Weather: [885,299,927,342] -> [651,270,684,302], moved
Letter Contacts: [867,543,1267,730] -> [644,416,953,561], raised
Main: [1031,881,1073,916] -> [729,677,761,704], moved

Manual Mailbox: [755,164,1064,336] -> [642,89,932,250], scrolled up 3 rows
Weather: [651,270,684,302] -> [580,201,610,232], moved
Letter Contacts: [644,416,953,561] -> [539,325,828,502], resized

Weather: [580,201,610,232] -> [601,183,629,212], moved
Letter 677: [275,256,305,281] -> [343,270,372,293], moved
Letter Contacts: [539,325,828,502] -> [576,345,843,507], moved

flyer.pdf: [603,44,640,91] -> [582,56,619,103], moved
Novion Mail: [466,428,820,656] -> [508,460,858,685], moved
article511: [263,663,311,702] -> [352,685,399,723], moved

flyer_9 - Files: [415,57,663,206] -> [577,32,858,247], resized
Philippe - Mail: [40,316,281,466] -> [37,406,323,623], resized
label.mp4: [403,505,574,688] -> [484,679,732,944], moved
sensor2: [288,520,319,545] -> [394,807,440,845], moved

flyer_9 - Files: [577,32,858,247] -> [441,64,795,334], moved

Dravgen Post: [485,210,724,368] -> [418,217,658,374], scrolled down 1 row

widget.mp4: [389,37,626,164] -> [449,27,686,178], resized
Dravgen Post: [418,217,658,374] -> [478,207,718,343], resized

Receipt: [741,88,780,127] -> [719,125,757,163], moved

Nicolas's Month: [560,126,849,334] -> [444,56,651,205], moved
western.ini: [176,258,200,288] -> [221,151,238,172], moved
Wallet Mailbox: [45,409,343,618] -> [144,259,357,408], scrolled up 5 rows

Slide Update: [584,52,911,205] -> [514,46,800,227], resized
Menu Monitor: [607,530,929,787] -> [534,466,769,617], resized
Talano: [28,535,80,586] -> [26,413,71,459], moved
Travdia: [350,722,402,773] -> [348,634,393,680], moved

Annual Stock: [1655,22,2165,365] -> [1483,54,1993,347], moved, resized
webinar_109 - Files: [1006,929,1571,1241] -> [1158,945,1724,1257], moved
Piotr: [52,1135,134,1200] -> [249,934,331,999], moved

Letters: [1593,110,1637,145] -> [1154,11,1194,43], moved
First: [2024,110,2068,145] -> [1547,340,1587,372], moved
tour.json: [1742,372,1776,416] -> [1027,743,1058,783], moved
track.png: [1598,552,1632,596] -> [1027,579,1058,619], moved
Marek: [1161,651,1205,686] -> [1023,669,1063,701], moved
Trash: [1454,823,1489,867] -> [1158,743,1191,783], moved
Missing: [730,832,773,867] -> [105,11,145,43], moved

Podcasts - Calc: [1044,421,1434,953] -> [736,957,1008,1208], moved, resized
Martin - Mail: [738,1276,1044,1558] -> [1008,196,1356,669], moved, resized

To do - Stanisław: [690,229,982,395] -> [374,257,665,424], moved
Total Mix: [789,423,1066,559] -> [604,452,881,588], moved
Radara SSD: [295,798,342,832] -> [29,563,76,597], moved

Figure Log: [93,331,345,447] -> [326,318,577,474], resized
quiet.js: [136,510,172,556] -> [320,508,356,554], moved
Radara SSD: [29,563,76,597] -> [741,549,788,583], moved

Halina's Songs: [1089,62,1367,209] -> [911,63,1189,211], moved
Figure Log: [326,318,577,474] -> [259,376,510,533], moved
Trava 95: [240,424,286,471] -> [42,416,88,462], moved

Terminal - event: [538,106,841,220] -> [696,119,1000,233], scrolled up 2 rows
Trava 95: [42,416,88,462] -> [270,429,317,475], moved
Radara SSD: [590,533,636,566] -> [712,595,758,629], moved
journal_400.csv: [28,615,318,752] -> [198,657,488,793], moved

**WHAT THE EXERCISE ASKS**: Every line above with the word "Files" is to be copied out.

**RESPONSE TO THE TASK**:
flyer_9 - Files: [415,57,663,206] -> [577,32,858,247], resized
flyer_9 - Files: [577,32,858,247] -> [441,64,795,334], moved
webinar_109 - Files: [1006,929,1571,1241] -> [1158,945,1724,1257], moved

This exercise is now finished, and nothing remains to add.